[Data provided]
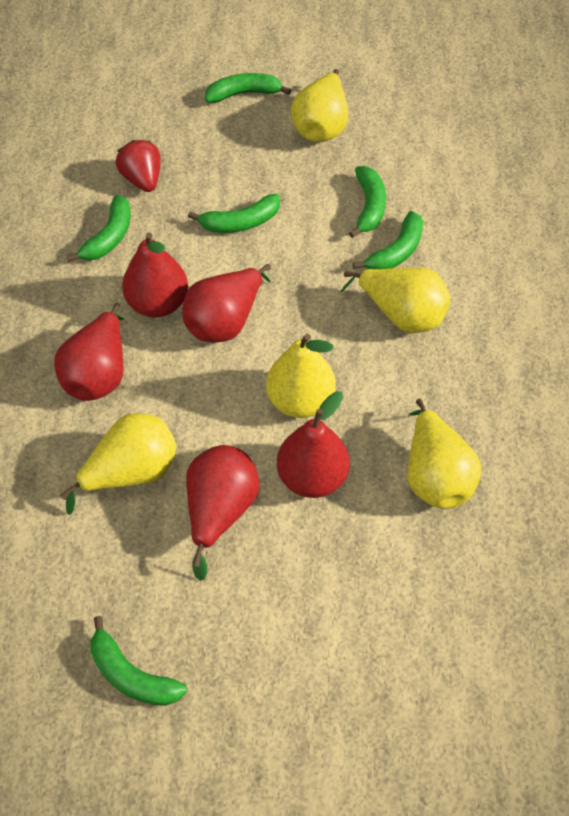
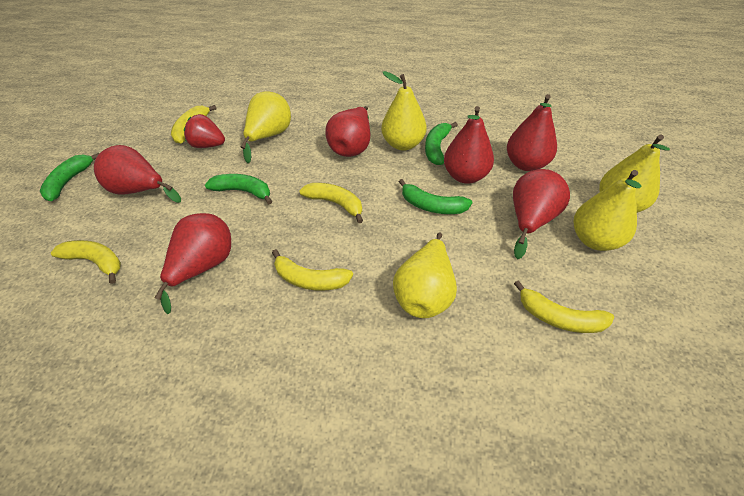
green banana: 6 -> 4
red pear: 5 -> 6
yellow banana: 0 -> 5

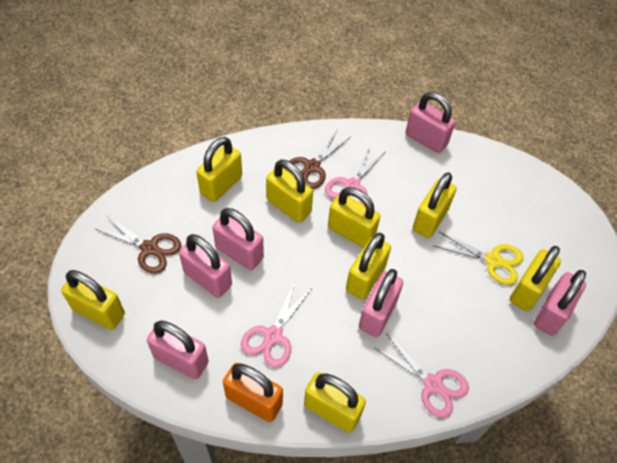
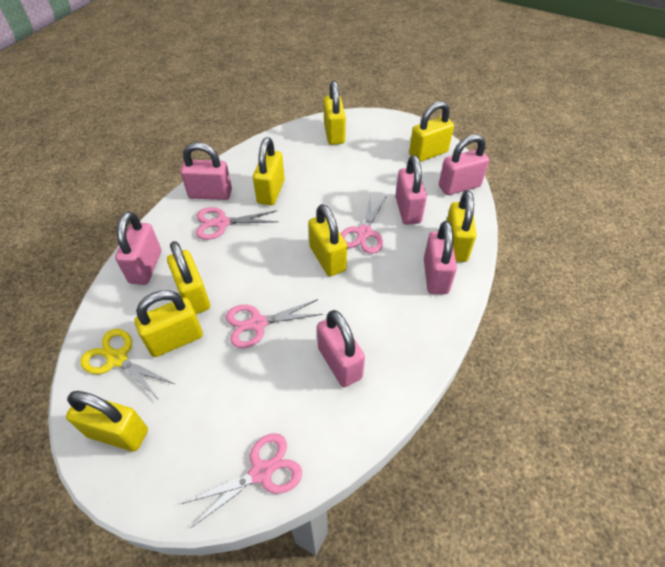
brown scissors: 2 -> 0
orange padlock: 1 -> 0
pink scissors: 3 -> 4

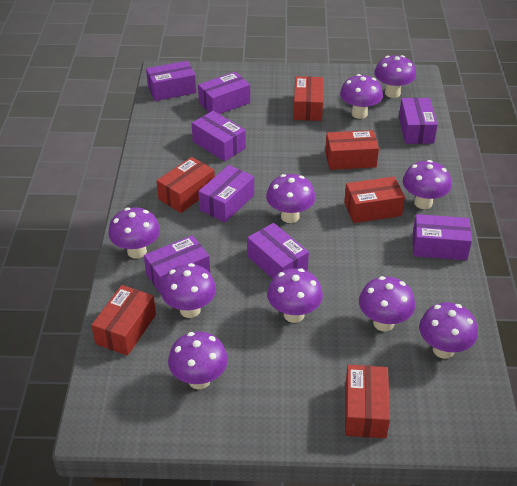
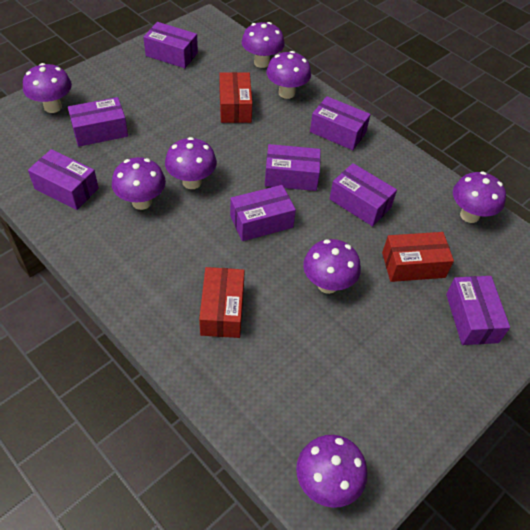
purple mushroom: 10 -> 8
red box: 6 -> 3

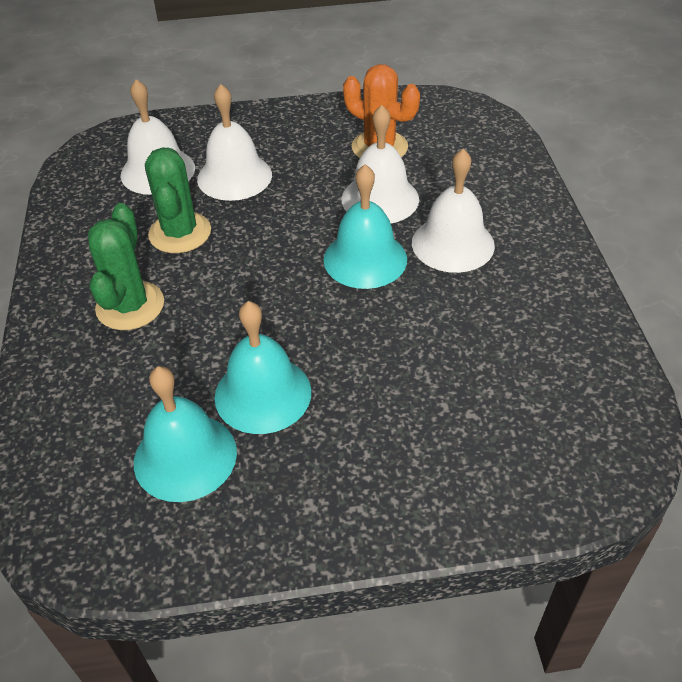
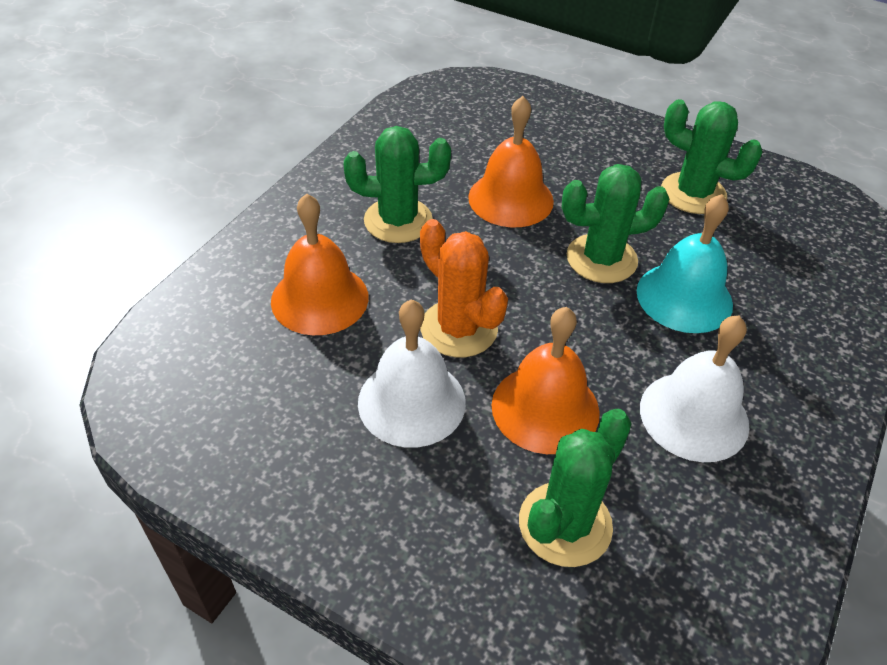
green cactus: 2 -> 4
orange bell: 0 -> 3
turquoise bell: 3 -> 1
white bell: 4 -> 2

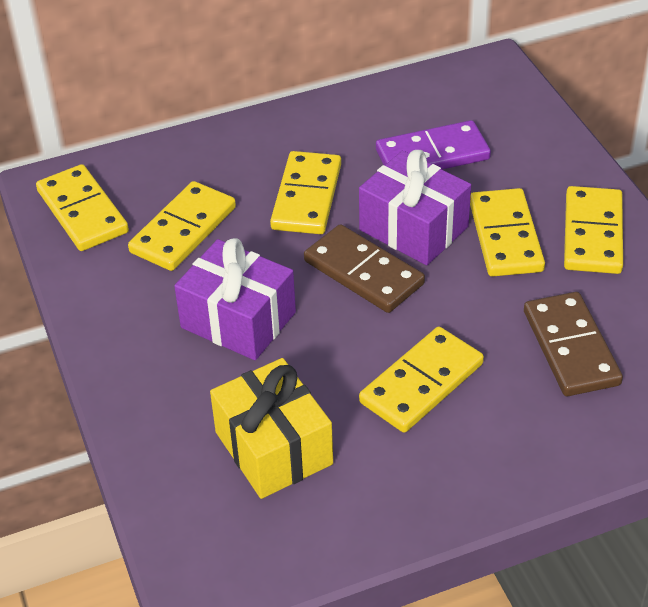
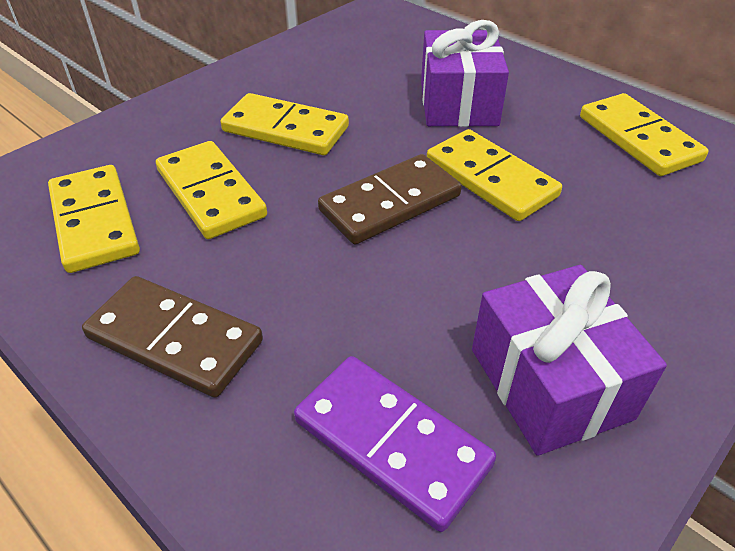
yellow domino: 6 -> 5
yellow gift: 1 -> 0

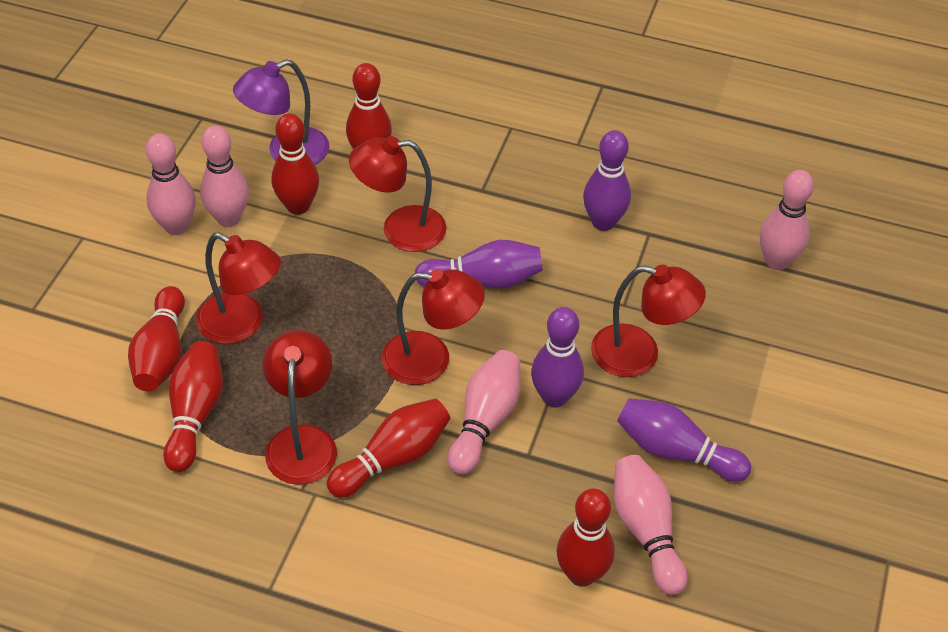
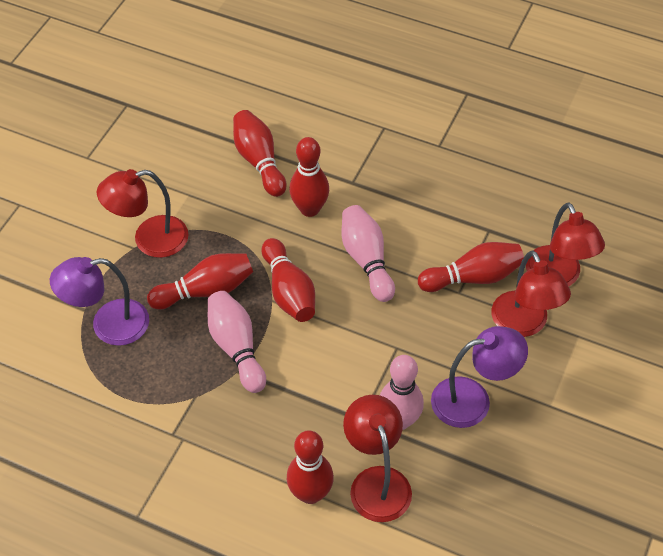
pink bowling pin: 5 -> 3
purple bowling pin: 4 -> 0
purple lamp: 1 -> 2
red lamp: 5 -> 4

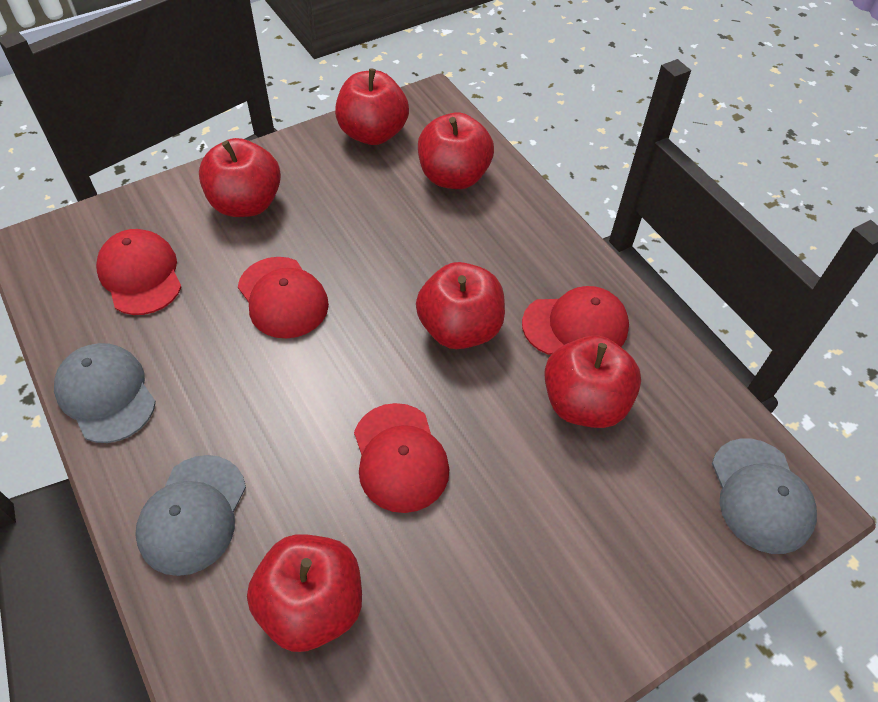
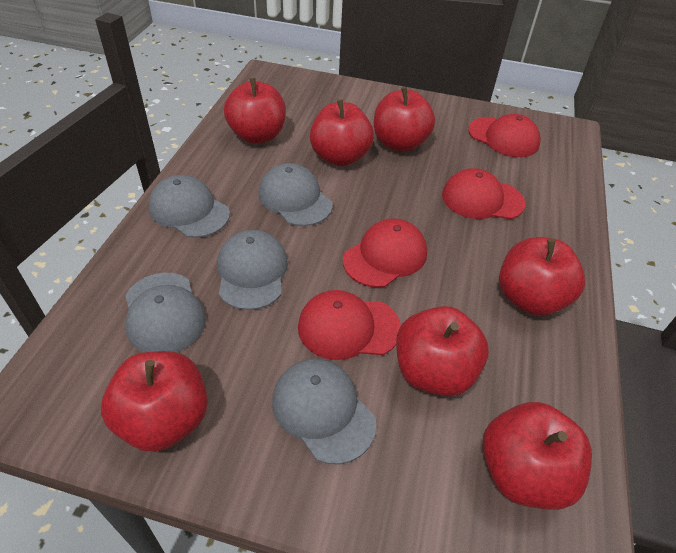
grey cap: 3 -> 5
red apple: 6 -> 7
[/Data provided]
**How to complete this task**
When a line of the records includes "bell", that line belongs in the answer.

**Response to the exercise**
orange bell: 0 -> 3
turquoise bell: 3 -> 1
white bell: 4 -> 2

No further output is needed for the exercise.